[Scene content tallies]
········
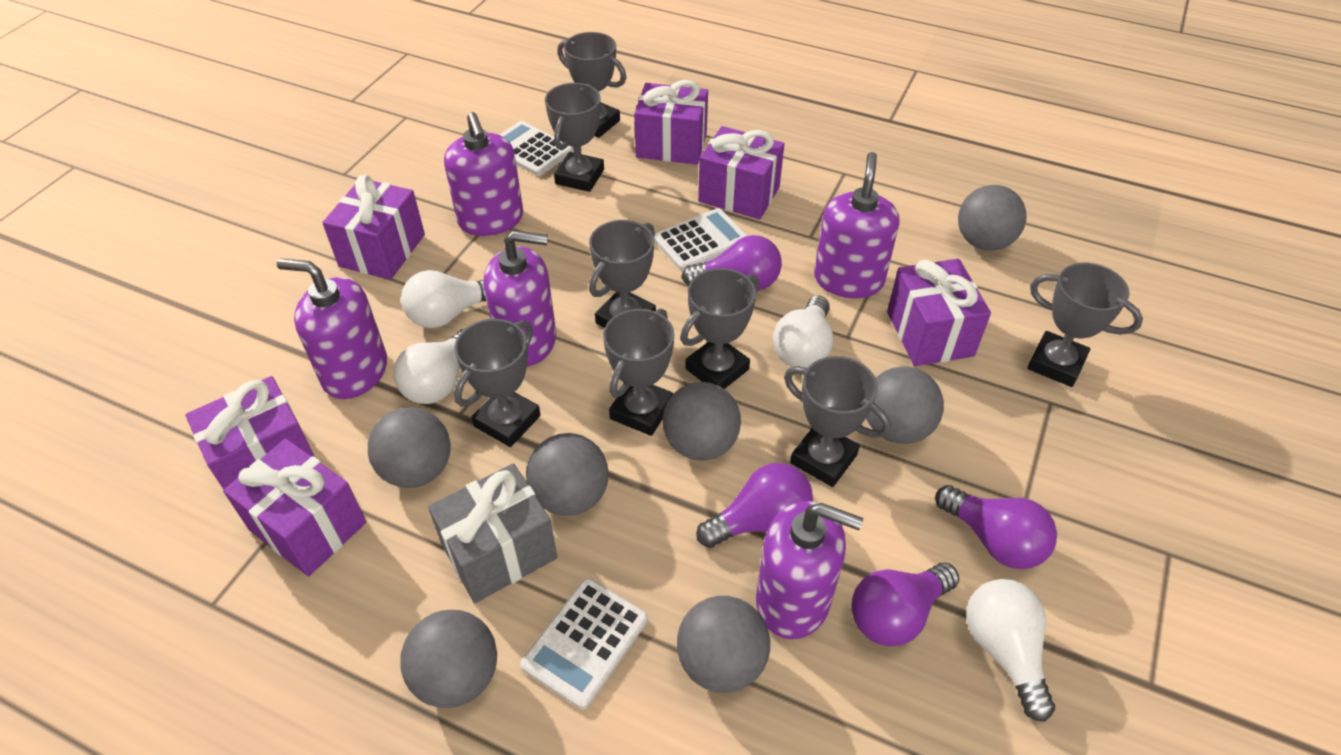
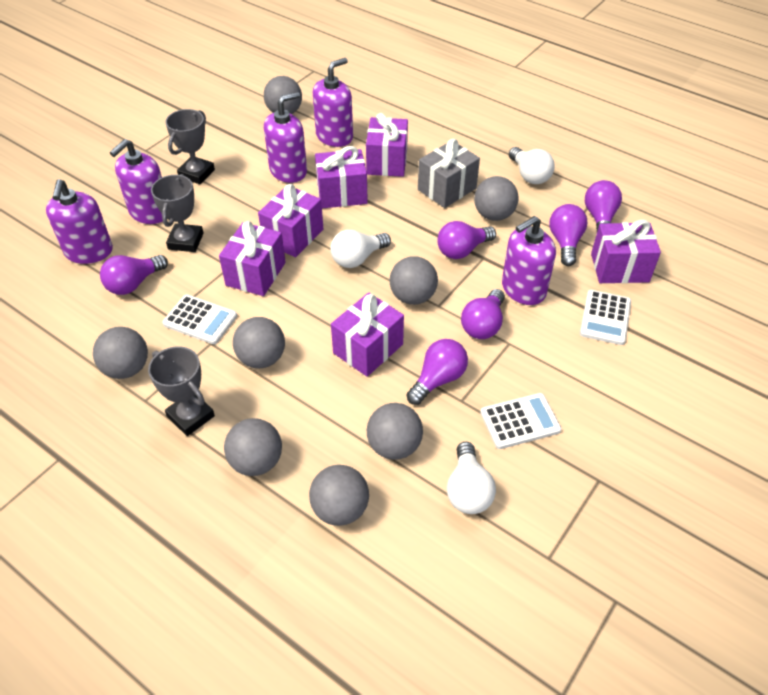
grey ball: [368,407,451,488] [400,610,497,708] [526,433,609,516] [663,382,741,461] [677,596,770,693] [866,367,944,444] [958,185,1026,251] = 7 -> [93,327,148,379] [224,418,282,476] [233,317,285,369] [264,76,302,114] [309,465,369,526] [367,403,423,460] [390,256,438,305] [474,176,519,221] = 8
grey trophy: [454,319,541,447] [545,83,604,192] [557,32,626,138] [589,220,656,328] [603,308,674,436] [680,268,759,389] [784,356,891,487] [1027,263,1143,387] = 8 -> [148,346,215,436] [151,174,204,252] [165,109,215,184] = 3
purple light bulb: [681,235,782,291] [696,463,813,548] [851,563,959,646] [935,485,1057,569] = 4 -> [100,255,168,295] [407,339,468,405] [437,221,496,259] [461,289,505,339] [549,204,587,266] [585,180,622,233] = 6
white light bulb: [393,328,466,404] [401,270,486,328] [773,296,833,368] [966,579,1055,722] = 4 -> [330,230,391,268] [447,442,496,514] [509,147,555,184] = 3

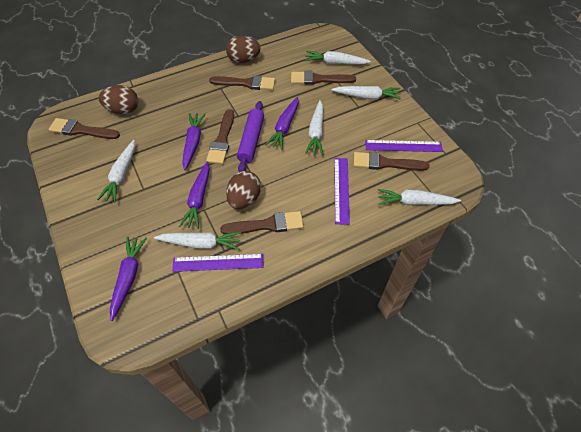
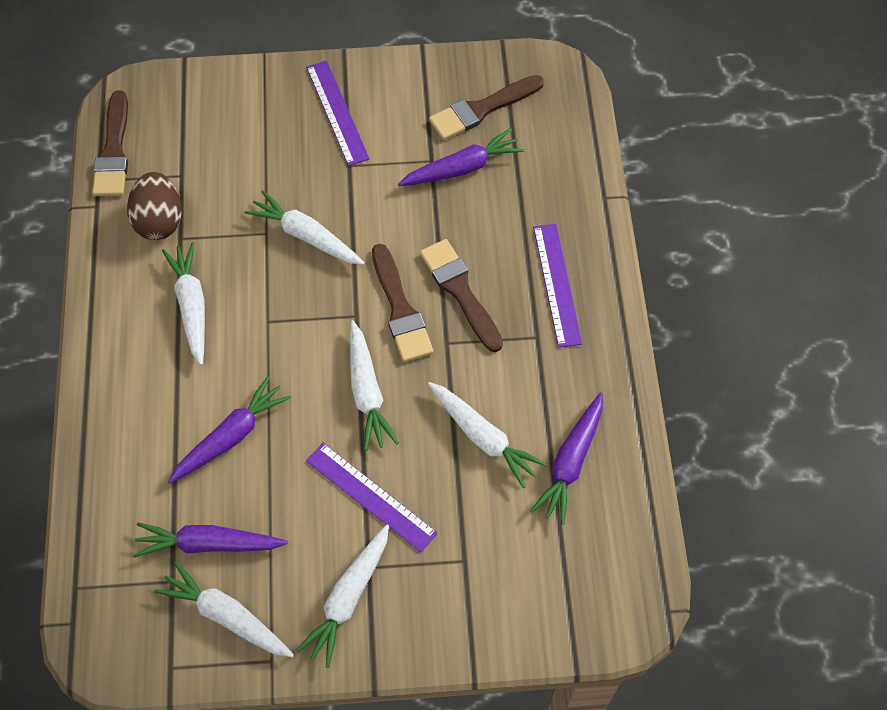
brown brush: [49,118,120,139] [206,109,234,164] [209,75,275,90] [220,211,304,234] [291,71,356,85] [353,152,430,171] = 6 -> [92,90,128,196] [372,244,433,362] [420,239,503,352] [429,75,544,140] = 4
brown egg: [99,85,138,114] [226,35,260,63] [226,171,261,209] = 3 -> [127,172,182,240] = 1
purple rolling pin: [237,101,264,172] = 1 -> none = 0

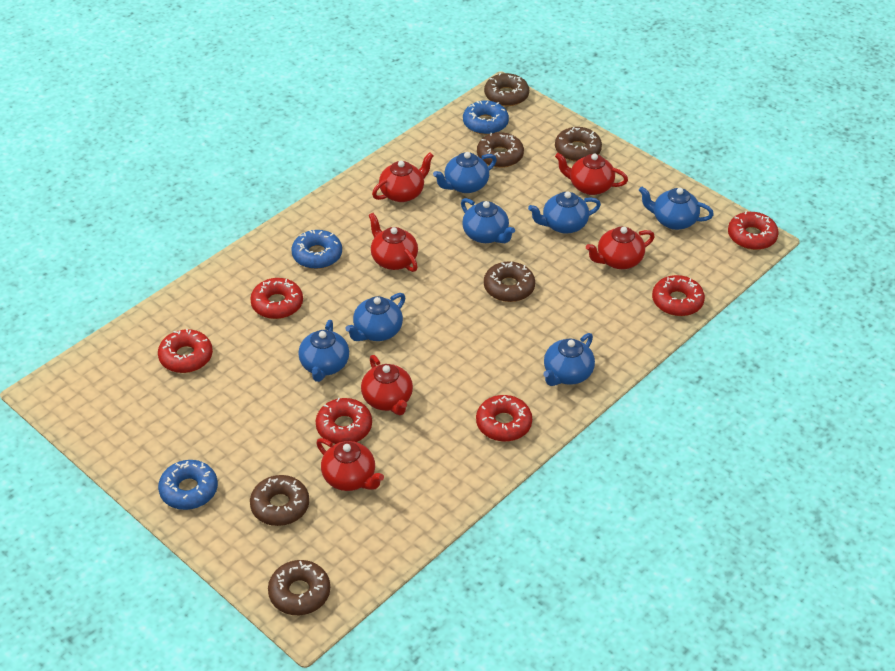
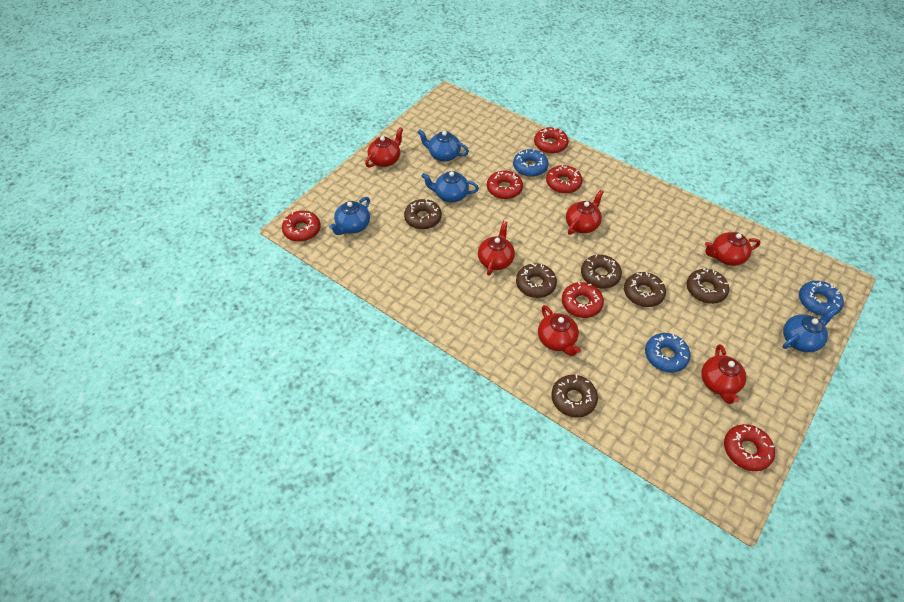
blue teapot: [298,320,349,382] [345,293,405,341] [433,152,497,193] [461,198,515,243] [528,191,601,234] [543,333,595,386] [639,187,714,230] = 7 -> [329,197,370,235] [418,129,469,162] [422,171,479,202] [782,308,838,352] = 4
········
__GOAL OF THE EXERCISE__
Show all lines above holding the word "purple".

__RESPONSE BOX__
purple light bulb: [681,235,782,291] [696,463,813,548] [851,563,959,646] [935,485,1057,569] = 4 -> [100,255,168,295] [407,339,468,405] [437,221,496,259] [461,289,505,339] [549,204,587,266] [585,180,622,233] = 6
purple rolling pin: [237,101,264,172] = 1 -> none = 0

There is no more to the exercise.